Working data:
++++++++++++++++++++
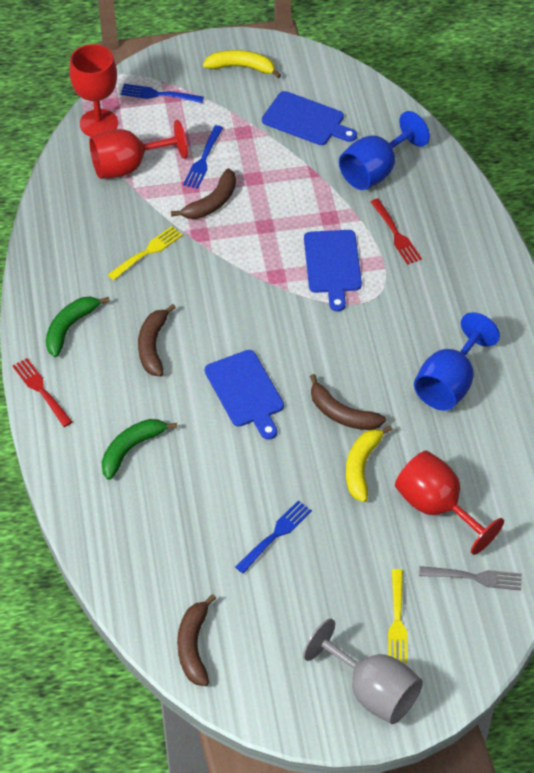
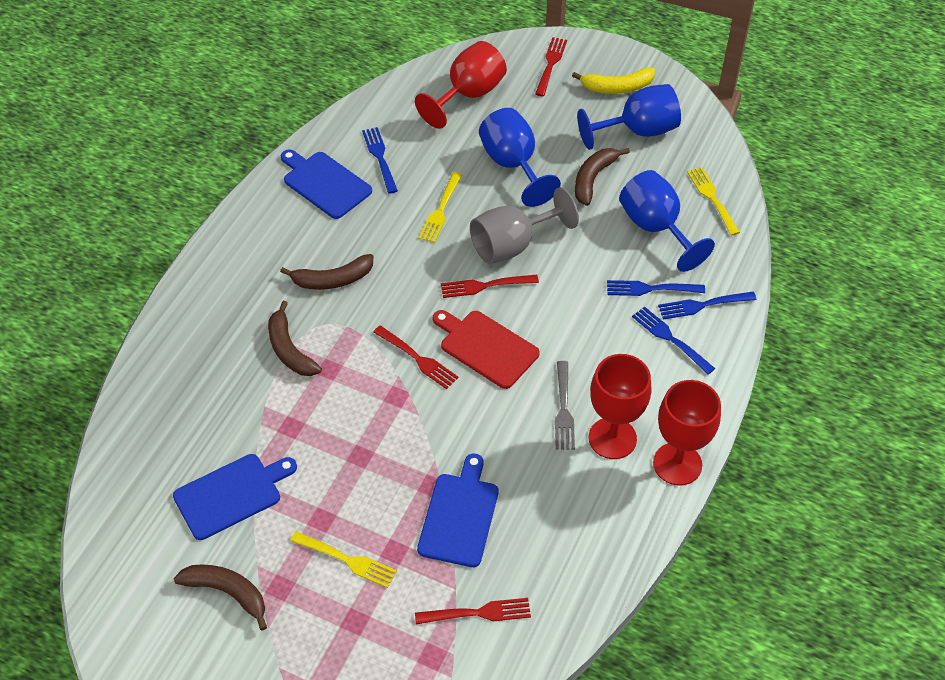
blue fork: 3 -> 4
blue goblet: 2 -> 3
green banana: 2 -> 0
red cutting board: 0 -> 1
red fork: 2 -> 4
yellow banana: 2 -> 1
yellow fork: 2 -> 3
++++++++++++++++++++
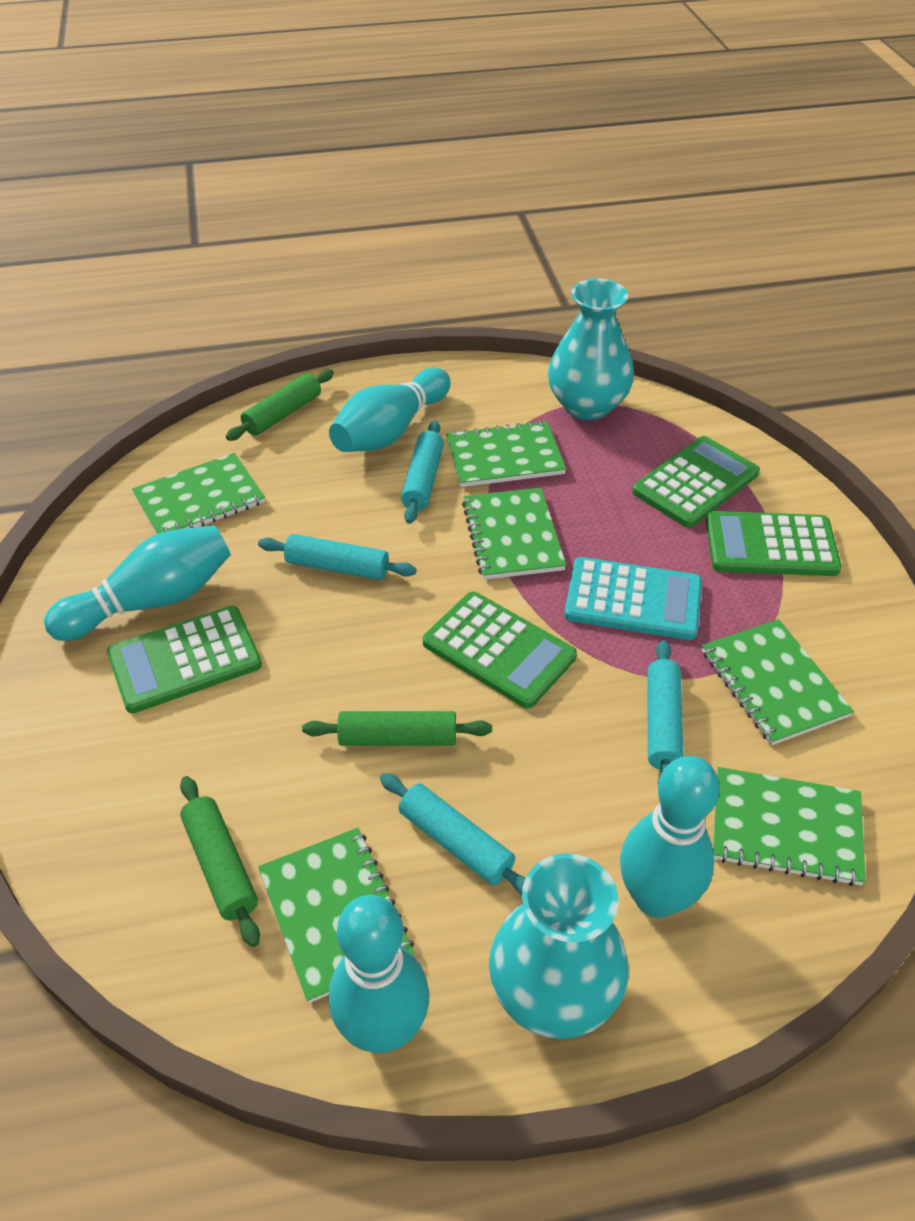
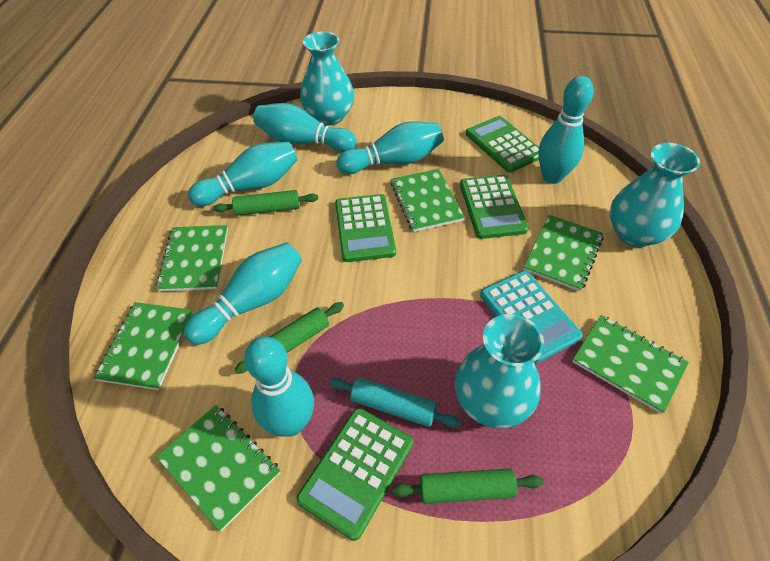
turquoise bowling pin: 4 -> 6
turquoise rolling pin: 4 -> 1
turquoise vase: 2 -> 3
++++++++++++++++++++
Directions:
Count how many lines of the material hold the string "turquoise". Give the number and nothing more.

Output of the task:
3